━━━━━ RECORDS FOR THE EXERCISE

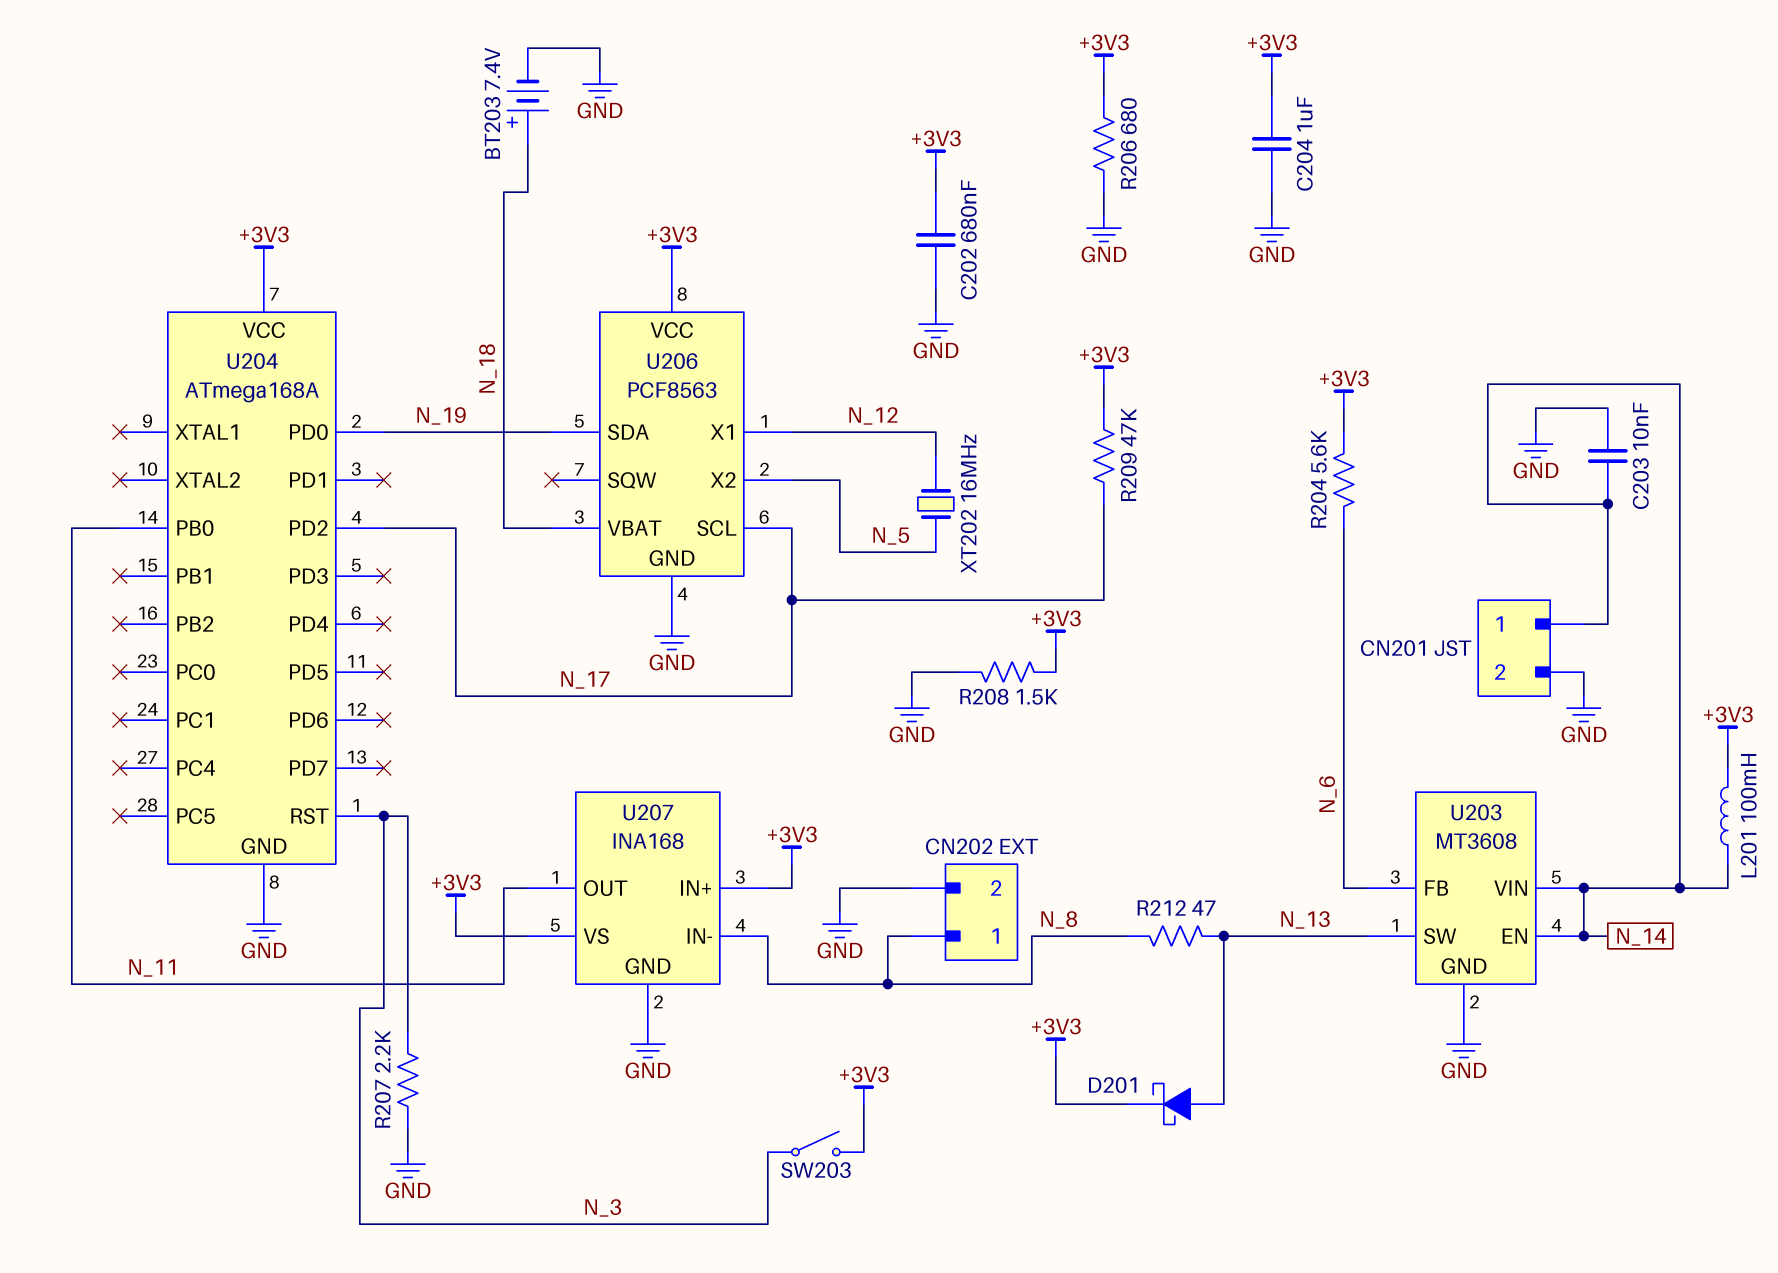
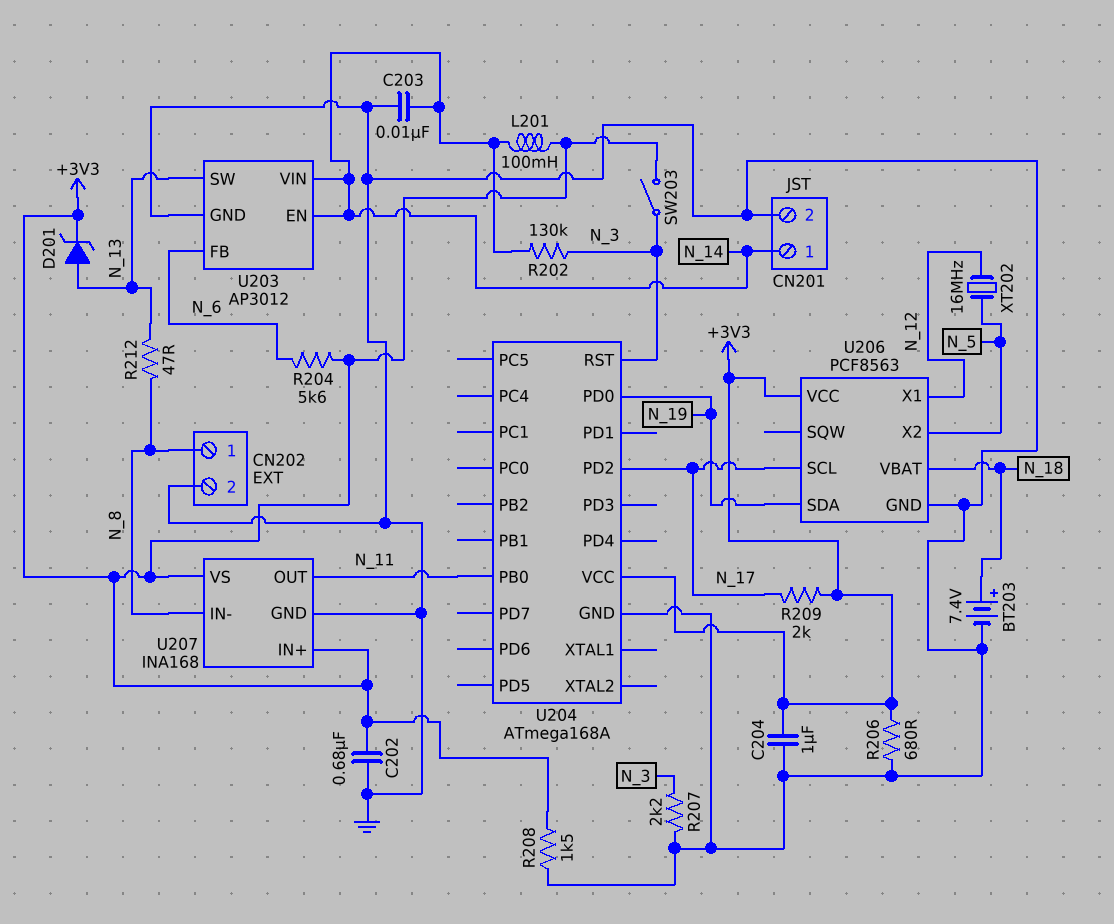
D201: schottky (A N_13, K +3V3) -> zener (A N_13, K +3V3)
R202: none -> 130k (N_3, N_14)
R209: 47k (+3V3, N_17) -> 2k (+3V3, N_17)
U203: MT3608 -> AP3012

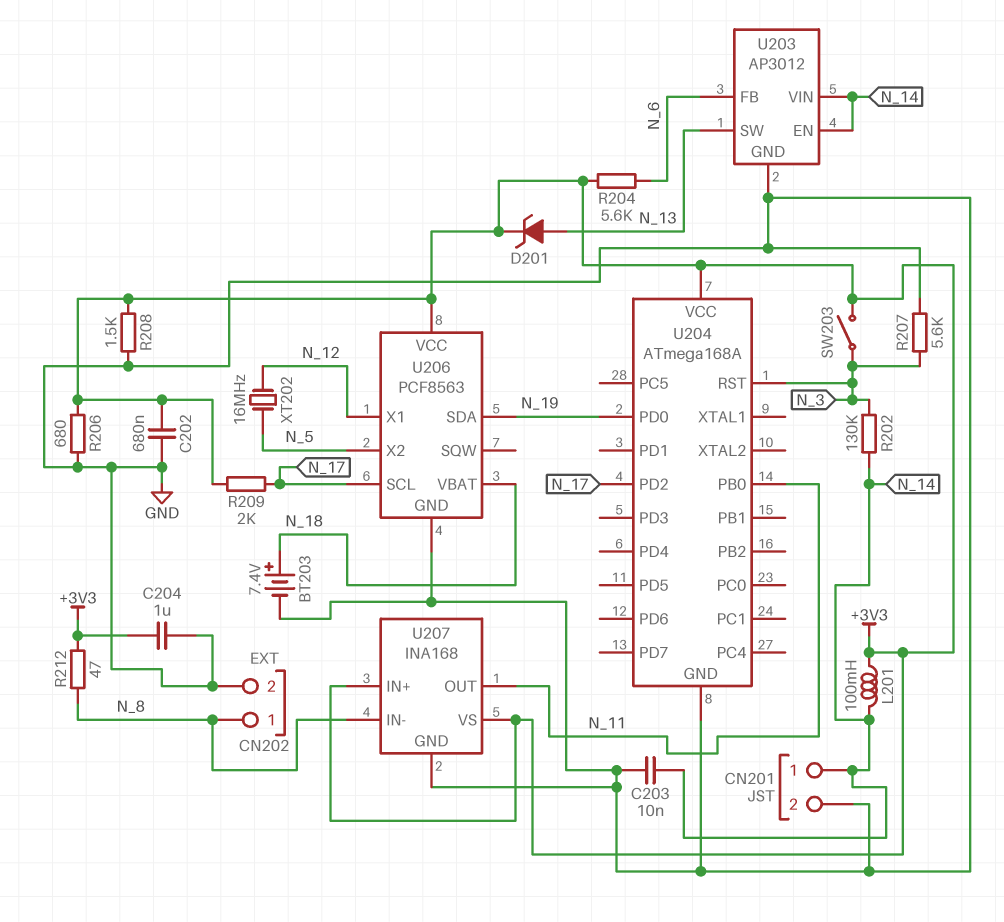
R207: 2.2k (GND, N_3) -> 5.6k (GND, N_3)
R212: 47 (N_8, N_13) -> 47 (+3V3, N_8)

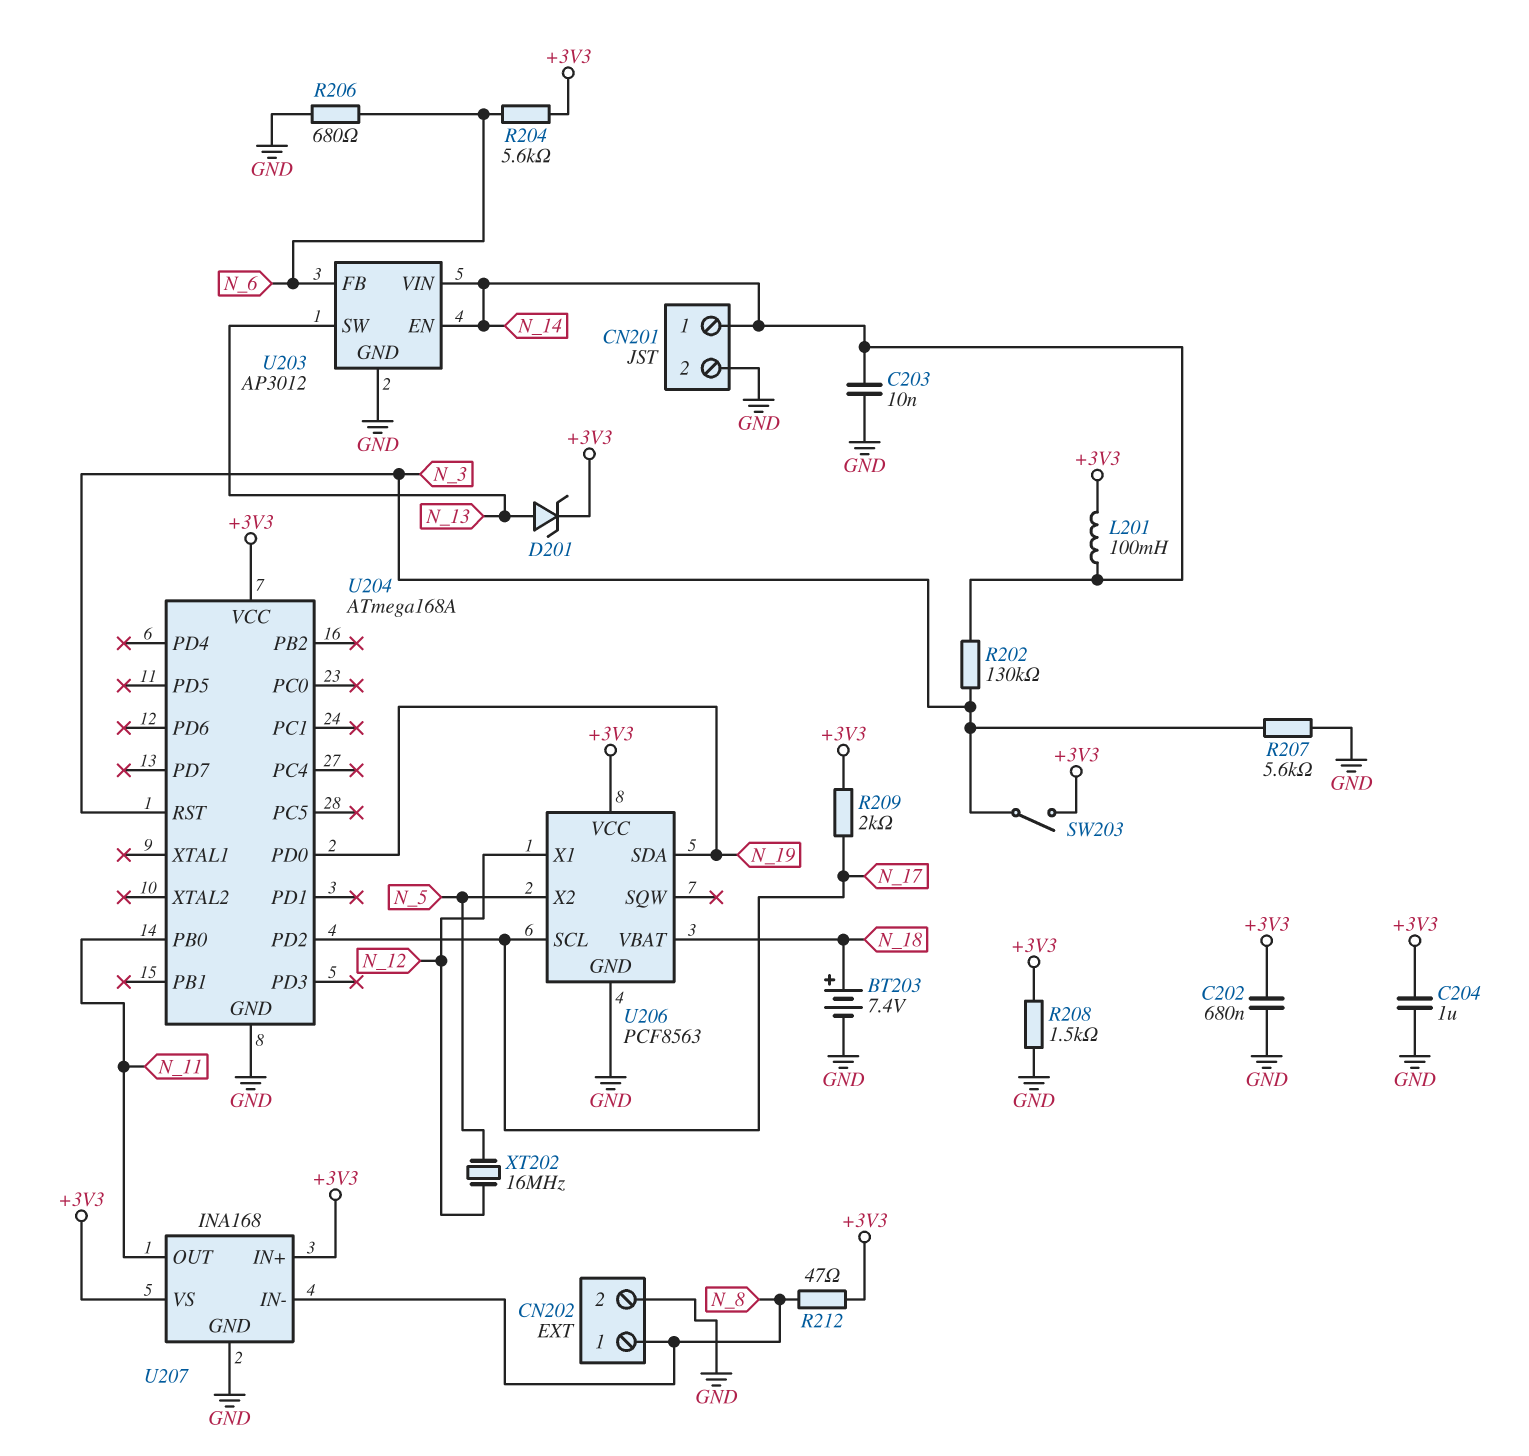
R206: 680 (+3V3, GND) -> 680 (GND, N_6)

━━━━━━━━━━

WHAT YOU HAVE TO DO: Leave out the images and copy every record above exactly.

RESULT FOR THIS EXERCISE:
D201: schottky (A N_13, K +3V3) -> zener (A N_13, K +3V3)
R202: none -> 130k (N_3, N_14)
R209: 47k (+3V3, N_17) -> 2k (+3V3, N_17)
U203: MT3608 -> AP3012

R207: 2.2k (GND, N_3) -> 5.6k (GND, N_3)
R212: 47 (N_8, N_13) -> 47 (+3V3, N_8)

R206: 680 (+3V3, GND) -> 680 (GND, N_6)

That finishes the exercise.